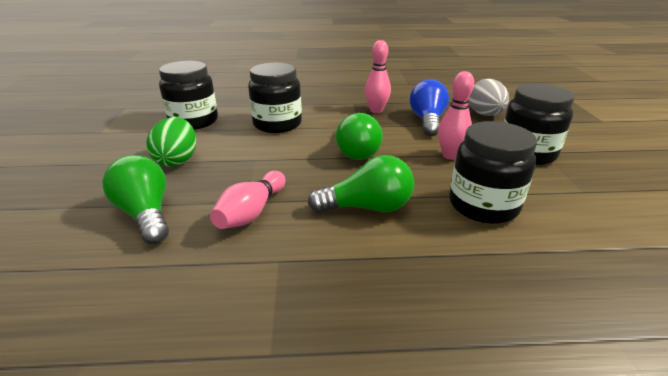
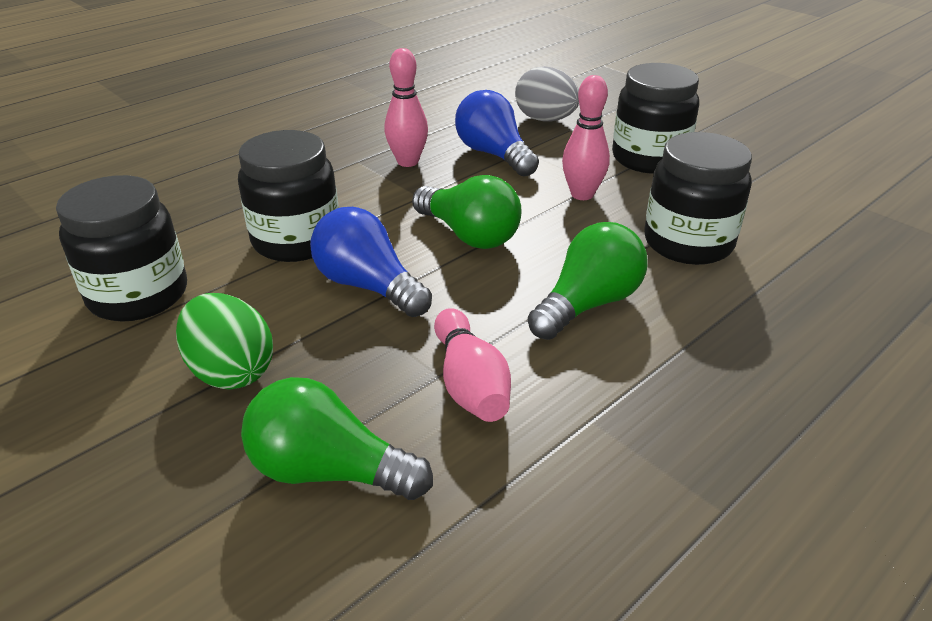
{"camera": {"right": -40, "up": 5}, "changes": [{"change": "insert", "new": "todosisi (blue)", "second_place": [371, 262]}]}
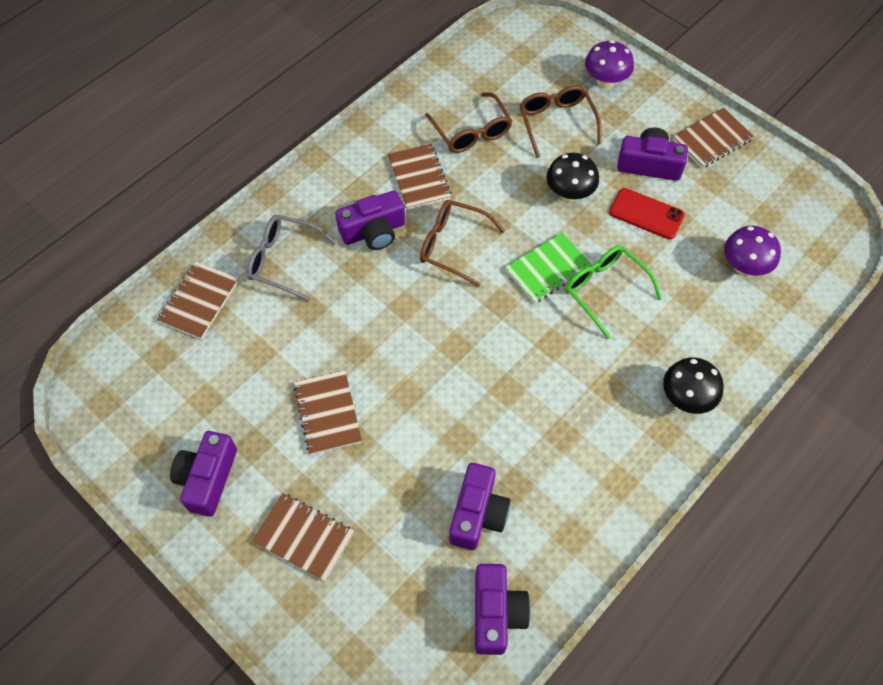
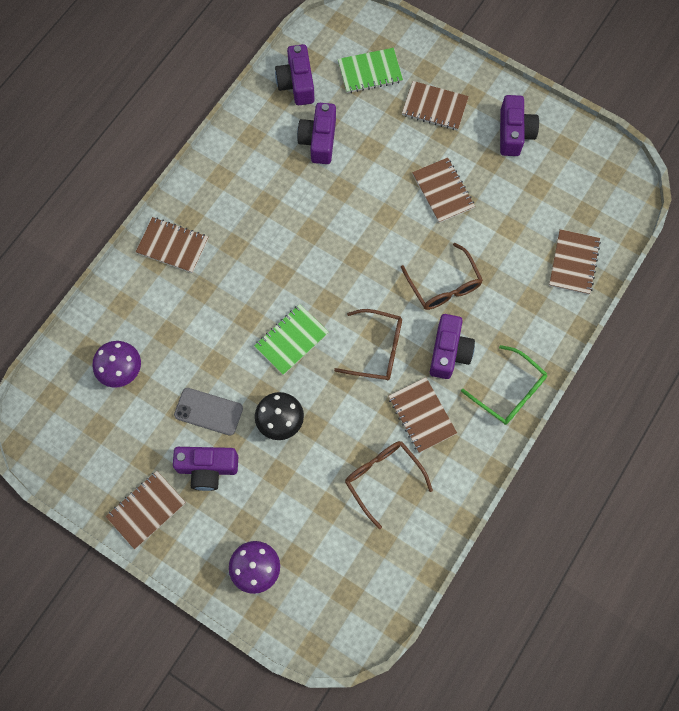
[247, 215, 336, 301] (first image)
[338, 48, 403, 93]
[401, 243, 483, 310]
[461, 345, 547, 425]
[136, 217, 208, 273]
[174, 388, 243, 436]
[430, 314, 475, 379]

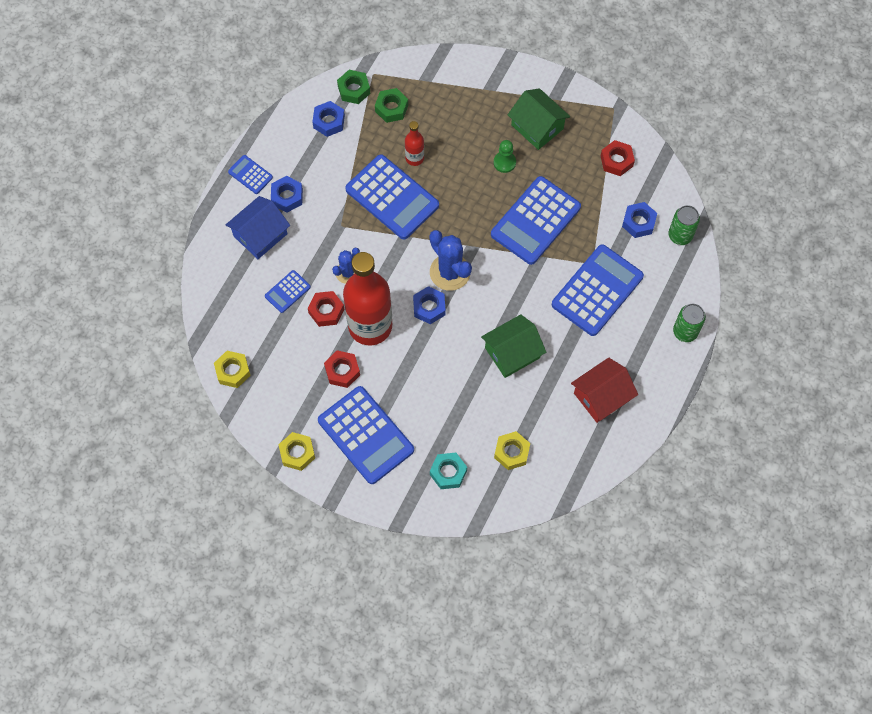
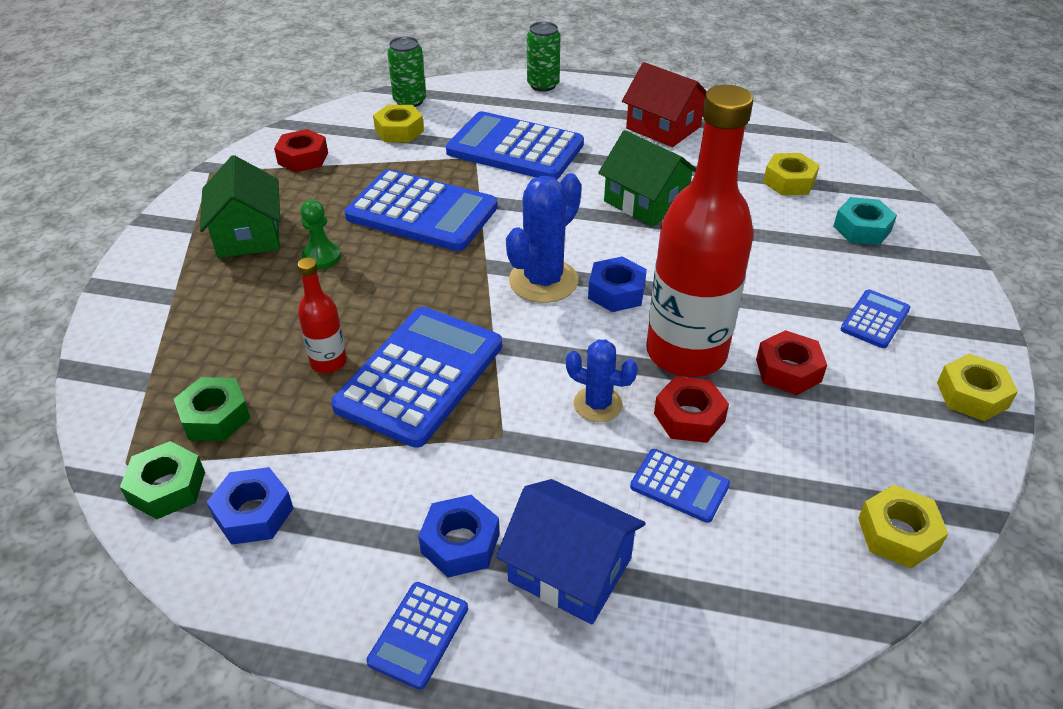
[373, 105, 424, 143]
[200, 155, 280, 258]
[841, 289, 910, 348]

Problem to solve -
For this exercise, output only the lines from the one bearing "[247, 215, 336, 301] (first image)" to the end of the material above, exactly as written, with pictures left out.

Exercise answer -
[247, 215, 336, 301] (first image)
[338, 48, 403, 93]
[401, 243, 483, 310]
[461, 345, 547, 425]
[136, 217, 208, 273]
[174, 388, 243, 436]
[430, 314, 475, 379]

[373, 105, 424, 143]
[200, 155, 280, 258]
[841, 289, 910, 348]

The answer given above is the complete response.